--- THE RECORDS Enclosed Below ---
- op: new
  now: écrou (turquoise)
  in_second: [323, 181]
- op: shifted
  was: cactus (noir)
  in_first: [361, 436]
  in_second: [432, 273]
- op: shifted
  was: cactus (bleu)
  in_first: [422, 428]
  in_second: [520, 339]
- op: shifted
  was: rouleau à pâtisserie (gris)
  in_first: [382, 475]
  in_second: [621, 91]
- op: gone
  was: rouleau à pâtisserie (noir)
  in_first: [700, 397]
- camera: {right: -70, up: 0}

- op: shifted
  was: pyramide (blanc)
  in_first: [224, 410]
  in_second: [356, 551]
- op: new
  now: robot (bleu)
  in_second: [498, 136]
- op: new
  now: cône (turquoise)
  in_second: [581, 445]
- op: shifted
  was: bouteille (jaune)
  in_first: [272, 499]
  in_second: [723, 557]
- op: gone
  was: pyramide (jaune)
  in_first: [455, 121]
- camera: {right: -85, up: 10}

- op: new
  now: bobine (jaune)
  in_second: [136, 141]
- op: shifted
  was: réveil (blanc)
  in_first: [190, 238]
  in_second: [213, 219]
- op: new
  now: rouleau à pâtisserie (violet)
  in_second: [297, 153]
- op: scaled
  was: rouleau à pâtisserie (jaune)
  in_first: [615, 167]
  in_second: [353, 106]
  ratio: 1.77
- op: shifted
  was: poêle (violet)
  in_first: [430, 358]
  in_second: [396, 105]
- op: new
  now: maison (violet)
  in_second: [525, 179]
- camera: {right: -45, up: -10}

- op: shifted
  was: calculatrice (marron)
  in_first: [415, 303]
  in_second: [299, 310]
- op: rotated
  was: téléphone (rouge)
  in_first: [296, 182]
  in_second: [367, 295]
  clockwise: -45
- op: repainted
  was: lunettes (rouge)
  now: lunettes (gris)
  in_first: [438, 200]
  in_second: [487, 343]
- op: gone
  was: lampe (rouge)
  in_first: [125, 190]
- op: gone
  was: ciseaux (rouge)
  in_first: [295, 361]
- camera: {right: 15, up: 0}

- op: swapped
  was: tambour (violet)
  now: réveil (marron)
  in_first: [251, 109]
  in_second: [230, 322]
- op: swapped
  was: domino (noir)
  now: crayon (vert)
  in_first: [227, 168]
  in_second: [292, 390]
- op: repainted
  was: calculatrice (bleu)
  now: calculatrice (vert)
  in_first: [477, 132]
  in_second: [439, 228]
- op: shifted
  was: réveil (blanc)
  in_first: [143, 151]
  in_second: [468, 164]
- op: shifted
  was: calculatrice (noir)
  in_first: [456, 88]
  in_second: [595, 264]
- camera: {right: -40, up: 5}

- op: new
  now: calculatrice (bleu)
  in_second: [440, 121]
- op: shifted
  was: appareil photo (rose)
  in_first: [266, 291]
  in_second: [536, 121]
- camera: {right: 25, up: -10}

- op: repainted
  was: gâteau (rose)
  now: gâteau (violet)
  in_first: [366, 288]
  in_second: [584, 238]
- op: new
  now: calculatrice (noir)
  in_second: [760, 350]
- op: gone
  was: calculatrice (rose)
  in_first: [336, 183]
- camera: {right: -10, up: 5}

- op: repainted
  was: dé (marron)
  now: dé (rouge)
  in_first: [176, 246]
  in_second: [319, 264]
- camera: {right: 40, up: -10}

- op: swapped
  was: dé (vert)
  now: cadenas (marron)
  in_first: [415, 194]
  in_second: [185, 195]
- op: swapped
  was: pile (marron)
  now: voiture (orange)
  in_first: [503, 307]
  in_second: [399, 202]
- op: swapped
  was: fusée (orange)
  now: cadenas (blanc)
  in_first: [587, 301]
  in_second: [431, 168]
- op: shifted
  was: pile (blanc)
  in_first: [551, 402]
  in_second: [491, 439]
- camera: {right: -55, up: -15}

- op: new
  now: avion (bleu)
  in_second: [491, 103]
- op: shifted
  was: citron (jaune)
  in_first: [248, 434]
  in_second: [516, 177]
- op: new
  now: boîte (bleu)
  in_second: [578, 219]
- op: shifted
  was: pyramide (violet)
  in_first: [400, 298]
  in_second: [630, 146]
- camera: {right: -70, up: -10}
--- End of Enclosed THE RECORDS ---
◆ TASK TO COMPLETE ◆
Reproduce the data verbatim, line for line.

◆ EXERCISE ANSWER ◆
- op: new
  now: écrou (turquoise)
  in_second: [323, 181]
- op: shifted
  was: cactus (noir)
  in_first: [361, 436]
  in_second: [432, 273]
- op: shifted
  was: cactus (bleu)
  in_first: [422, 428]
  in_second: [520, 339]
- op: shifted
  was: rouleau à pâtisserie (gris)
  in_first: [382, 475]
  in_second: [621, 91]
- op: gone
  was: rouleau à pâtisserie (noir)
  in_first: [700, 397]
- camera: {right: -70, up: 0}

- op: shifted
  was: pyramide (blanc)
  in_first: [224, 410]
  in_second: [356, 551]
- op: new
  now: robot (bleu)
  in_second: [498, 136]
- op: new
  now: cône (turquoise)
  in_second: [581, 445]
- op: shifted
  was: bouteille (jaune)
  in_first: [272, 499]
  in_second: [723, 557]
- op: gone
  was: pyramide (jaune)
  in_first: [455, 121]
- camera: {right: -85, up: 10}

- op: new
  now: bobine (jaune)
  in_second: [136, 141]
- op: shifted
  was: réveil (blanc)
  in_first: [190, 238]
  in_second: [213, 219]
- op: new
  now: rouleau à pâtisserie (violet)
  in_second: [297, 153]
- op: scaled
  was: rouleau à pâtisserie (jaune)
  in_first: [615, 167]
  in_second: [353, 106]
  ratio: 1.77
- op: shifted
  was: poêle (violet)
  in_first: [430, 358]
  in_second: [396, 105]
- op: new
  now: maison (violet)
  in_second: [525, 179]
- camera: {right: -45, up: -10}

- op: shifted
  was: calculatrice (marron)
  in_first: [415, 303]
  in_second: [299, 310]
- op: rotated
  was: téléphone (rouge)
  in_first: [296, 182]
  in_second: [367, 295]
  clockwise: -45
- op: repainted
  was: lunettes (rouge)
  now: lunettes (gris)
  in_first: [438, 200]
  in_second: [487, 343]
- op: gone
  was: lampe (rouge)
  in_first: [125, 190]
- op: gone
  was: ciseaux (rouge)
  in_first: [295, 361]
- camera: {right: 15, up: 0}

- op: swapped
  was: tambour (violet)
  now: réveil (marron)
  in_first: [251, 109]
  in_second: [230, 322]
- op: swapped
  was: domino (noir)
  now: crayon (vert)
  in_first: [227, 168]
  in_second: [292, 390]
- op: repainted
  was: calculatrice (bleu)
  now: calculatrice (vert)
  in_first: [477, 132]
  in_second: [439, 228]
- op: shifted
  was: réveil (blanc)
  in_first: [143, 151]
  in_second: [468, 164]
- op: shifted
  was: calculatrice (noir)
  in_first: [456, 88]
  in_second: [595, 264]
- camera: {right: -40, up: 5}

- op: new
  now: calculatrice (bleu)
  in_second: [440, 121]
- op: shifted
  was: appareil photo (rose)
  in_first: [266, 291]
  in_second: [536, 121]
- camera: {right: 25, up: -10}

- op: repainted
  was: gâteau (rose)
  now: gâteau (violet)
  in_first: [366, 288]
  in_second: [584, 238]
- op: new
  now: calculatrice (noir)
  in_second: [760, 350]
- op: gone
  was: calculatrice (rose)
  in_first: [336, 183]
- camera: {right: -10, up: 5}

- op: repainted
  was: dé (marron)
  now: dé (rouge)
  in_first: [176, 246]
  in_second: [319, 264]
- camera: {right: 40, up: -10}

- op: swapped
  was: dé (vert)
  now: cadenas (marron)
  in_first: [415, 194]
  in_second: [185, 195]
- op: swapped
  was: pile (marron)
  now: voiture (orange)
  in_first: [503, 307]
  in_second: [399, 202]
- op: swapped
  was: fusée (orange)
  now: cadenas (blanc)
  in_first: [587, 301]
  in_second: [431, 168]
- op: shifted
  was: pile (blanc)
  in_first: [551, 402]
  in_second: [491, 439]
- camera: {right: -55, up: -15}

- op: new
  now: avion (bleu)
  in_second: [491, 103]
- op: shifted
  was: citron (jaune)
  in_first: [248, 434]
  in_second: [516, 177]
- op: new
  now: boîte (bleu)
  in_second: [578, 219]
- op: shifted
  was: pyramide (violet)
  in_first: [400, 298]
  in_second: [630, 146]
- camera: {right: -70, up: -10}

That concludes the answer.